Determine the number of lines below that contain the string "blue", and state only that number.

★ ★ ★

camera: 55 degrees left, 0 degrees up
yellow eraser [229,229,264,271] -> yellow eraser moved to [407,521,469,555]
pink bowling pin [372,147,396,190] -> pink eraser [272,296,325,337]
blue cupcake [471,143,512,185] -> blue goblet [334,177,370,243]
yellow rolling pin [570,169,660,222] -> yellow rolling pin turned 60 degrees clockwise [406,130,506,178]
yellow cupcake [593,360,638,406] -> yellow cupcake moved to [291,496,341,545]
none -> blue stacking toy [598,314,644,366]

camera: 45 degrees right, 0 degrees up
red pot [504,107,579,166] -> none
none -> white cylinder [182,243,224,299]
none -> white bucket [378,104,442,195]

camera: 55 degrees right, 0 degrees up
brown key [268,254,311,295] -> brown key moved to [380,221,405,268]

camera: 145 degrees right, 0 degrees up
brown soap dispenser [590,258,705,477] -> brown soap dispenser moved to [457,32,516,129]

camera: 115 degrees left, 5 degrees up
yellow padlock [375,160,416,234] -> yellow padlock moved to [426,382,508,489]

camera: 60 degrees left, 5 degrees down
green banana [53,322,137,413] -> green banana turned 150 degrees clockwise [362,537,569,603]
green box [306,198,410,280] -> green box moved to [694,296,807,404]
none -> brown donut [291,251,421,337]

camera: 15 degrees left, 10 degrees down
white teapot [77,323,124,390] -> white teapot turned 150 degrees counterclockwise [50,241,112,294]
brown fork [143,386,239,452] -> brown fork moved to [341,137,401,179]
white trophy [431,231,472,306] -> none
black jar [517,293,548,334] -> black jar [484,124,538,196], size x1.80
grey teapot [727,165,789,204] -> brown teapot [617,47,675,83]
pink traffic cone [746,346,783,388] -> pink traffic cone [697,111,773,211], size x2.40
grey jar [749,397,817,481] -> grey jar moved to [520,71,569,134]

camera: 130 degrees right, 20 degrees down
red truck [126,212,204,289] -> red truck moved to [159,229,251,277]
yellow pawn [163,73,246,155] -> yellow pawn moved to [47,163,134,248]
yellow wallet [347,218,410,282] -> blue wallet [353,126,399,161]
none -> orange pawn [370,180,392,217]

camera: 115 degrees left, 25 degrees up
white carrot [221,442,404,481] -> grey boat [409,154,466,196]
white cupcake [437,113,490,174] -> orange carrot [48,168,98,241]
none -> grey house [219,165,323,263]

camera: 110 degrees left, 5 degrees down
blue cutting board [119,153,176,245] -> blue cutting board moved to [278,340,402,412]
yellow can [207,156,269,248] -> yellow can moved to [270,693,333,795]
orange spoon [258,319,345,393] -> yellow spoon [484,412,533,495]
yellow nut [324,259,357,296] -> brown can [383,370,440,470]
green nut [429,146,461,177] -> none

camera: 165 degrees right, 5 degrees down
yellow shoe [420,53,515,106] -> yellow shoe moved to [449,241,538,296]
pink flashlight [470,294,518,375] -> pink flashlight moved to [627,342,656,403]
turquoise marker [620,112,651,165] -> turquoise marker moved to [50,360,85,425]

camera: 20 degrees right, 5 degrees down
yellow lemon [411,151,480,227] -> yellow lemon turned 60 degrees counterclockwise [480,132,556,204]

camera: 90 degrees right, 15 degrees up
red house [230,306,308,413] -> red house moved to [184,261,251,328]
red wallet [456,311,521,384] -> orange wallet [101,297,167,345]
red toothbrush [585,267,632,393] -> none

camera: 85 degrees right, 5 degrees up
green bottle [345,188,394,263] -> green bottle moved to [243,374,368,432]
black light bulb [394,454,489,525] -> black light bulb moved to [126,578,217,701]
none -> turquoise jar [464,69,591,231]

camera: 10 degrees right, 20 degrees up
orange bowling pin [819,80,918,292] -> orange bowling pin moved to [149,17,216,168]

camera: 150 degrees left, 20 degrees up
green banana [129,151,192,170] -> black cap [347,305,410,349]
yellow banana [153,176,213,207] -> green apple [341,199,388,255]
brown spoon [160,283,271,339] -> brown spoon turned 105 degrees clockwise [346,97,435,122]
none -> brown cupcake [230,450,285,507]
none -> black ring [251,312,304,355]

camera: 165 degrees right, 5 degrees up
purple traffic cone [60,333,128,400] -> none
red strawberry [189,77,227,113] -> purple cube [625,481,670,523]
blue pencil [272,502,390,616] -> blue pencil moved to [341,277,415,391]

★ ★ ★

RESPONSE AREA:
5